*** RECORDS SHOWN Section Begins ***
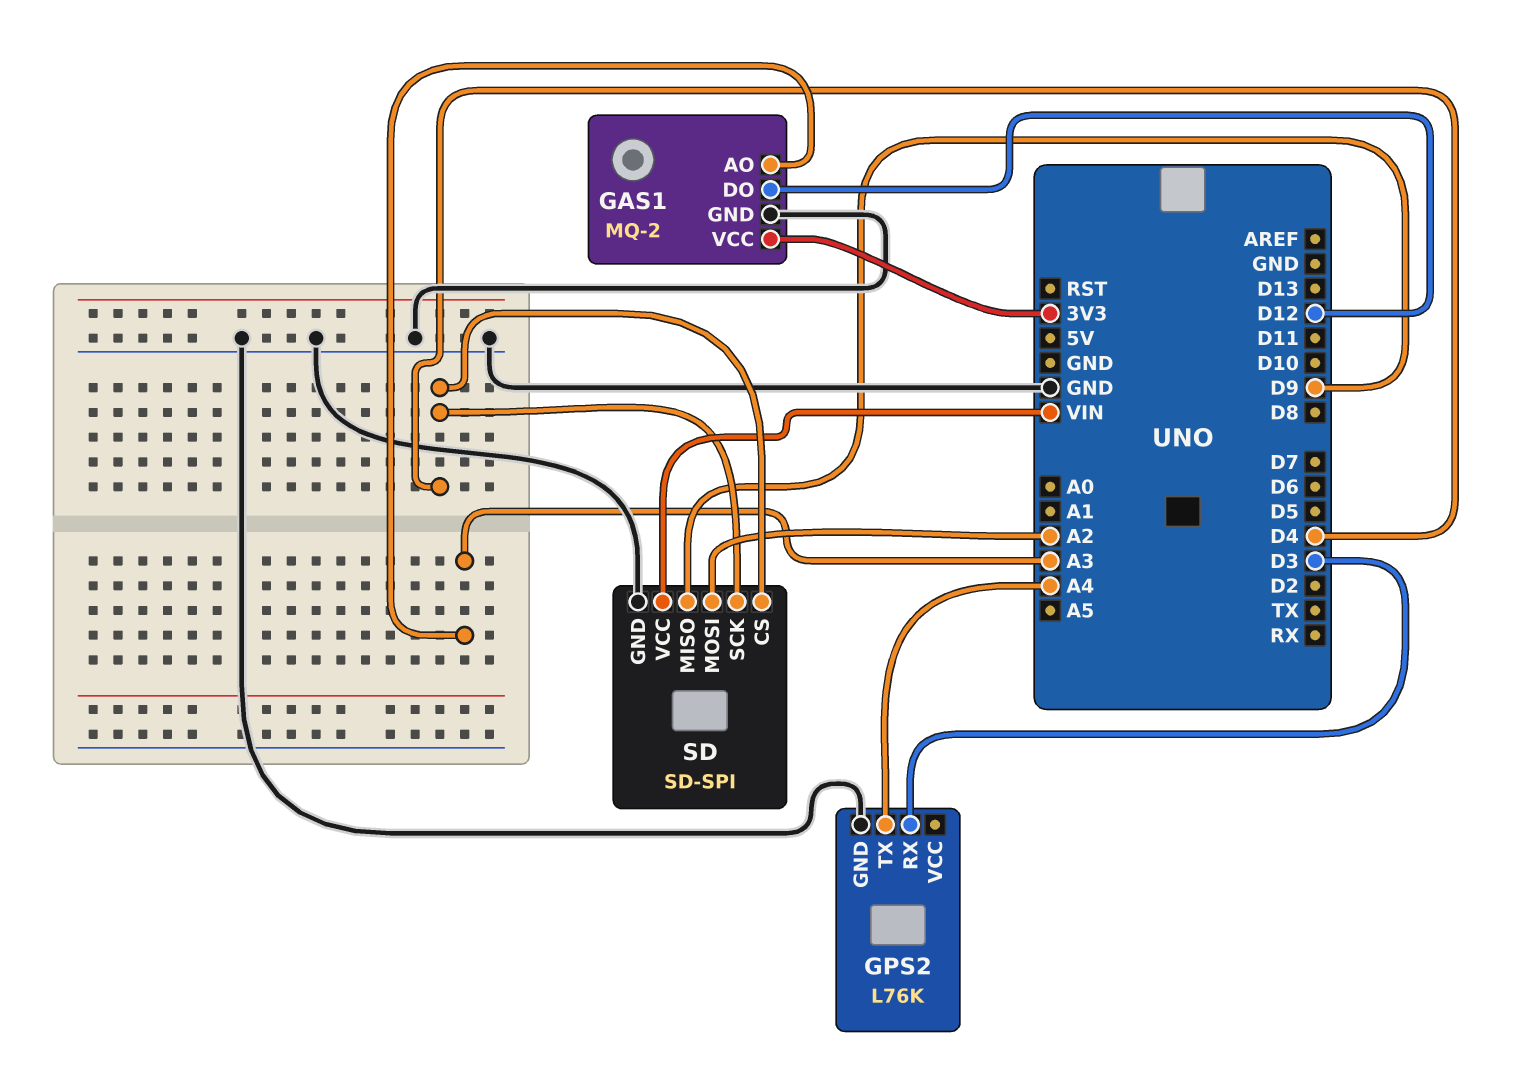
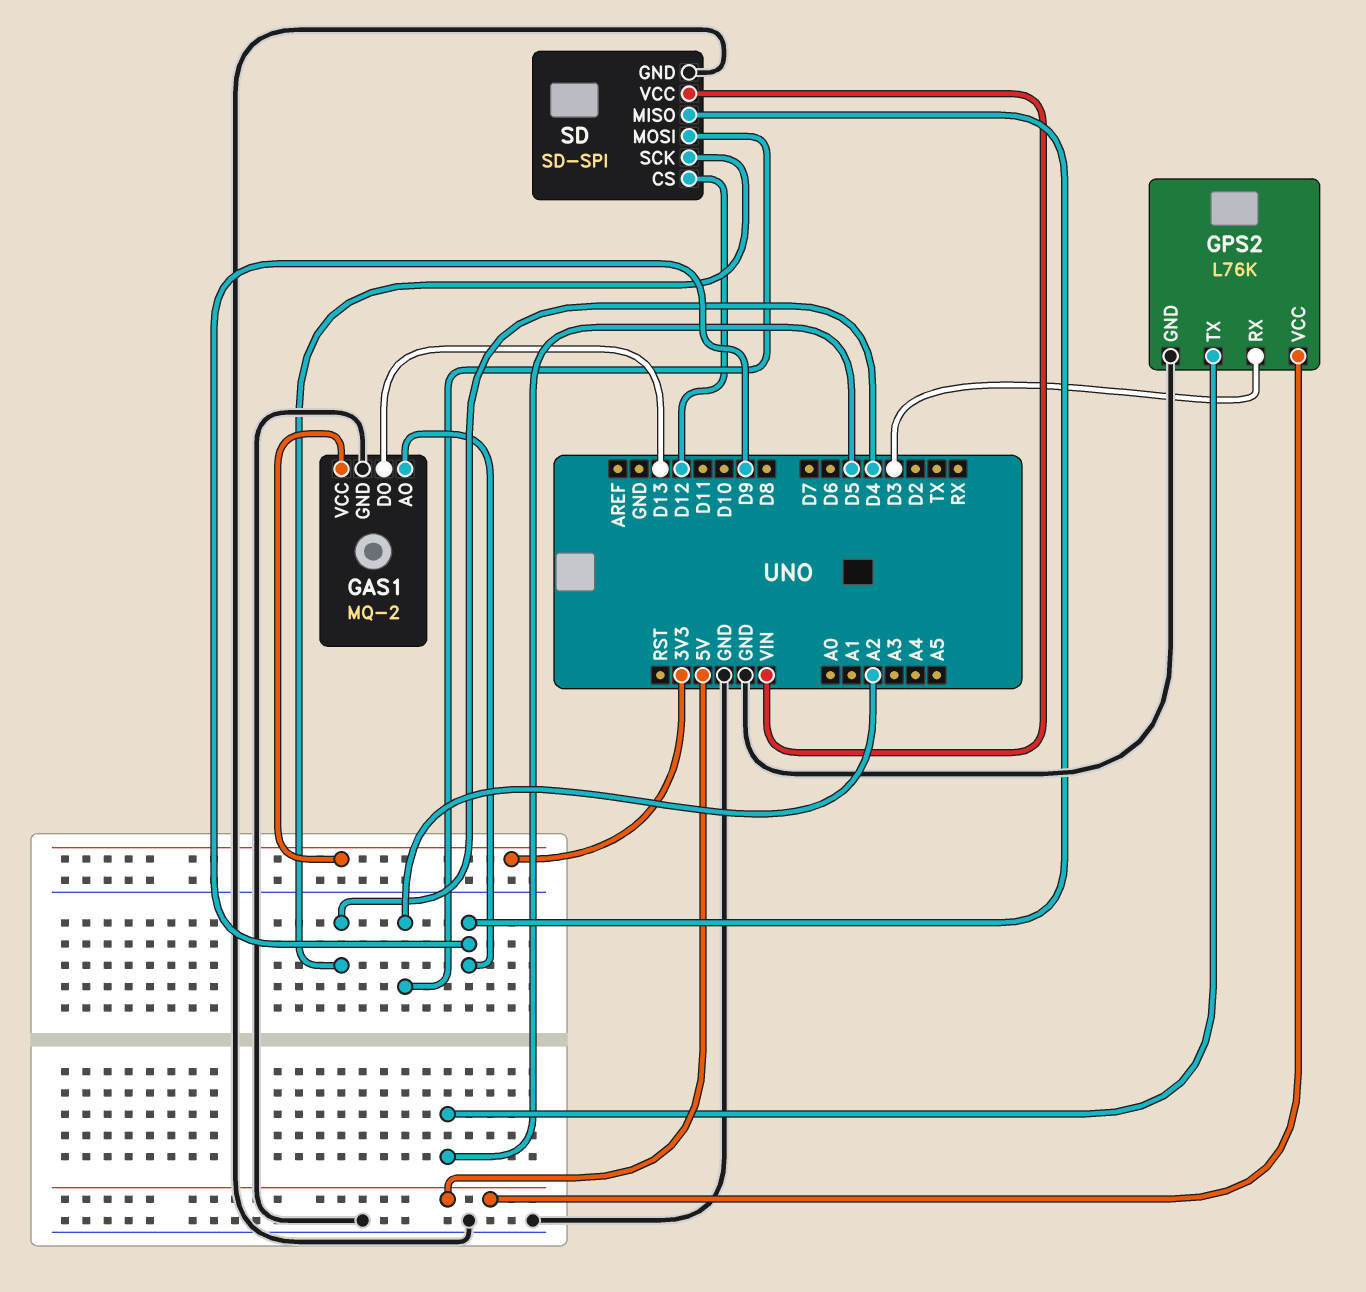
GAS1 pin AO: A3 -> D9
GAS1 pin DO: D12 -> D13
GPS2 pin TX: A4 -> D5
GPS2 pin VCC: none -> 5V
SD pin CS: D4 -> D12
*** RECORDS SHOWN Section Ends ***
Every record above should be duplicated precisely, with the images removed.

RESPONSE TO THIS TASK:
GAS1 pin AO: A3 -> D9
GAS1 pin DO: D12 -> D13
GPS2 pin TX: A4 -> D5
GPS2 pin VCC: none -> 5V
SD pin CS: D4 -> D12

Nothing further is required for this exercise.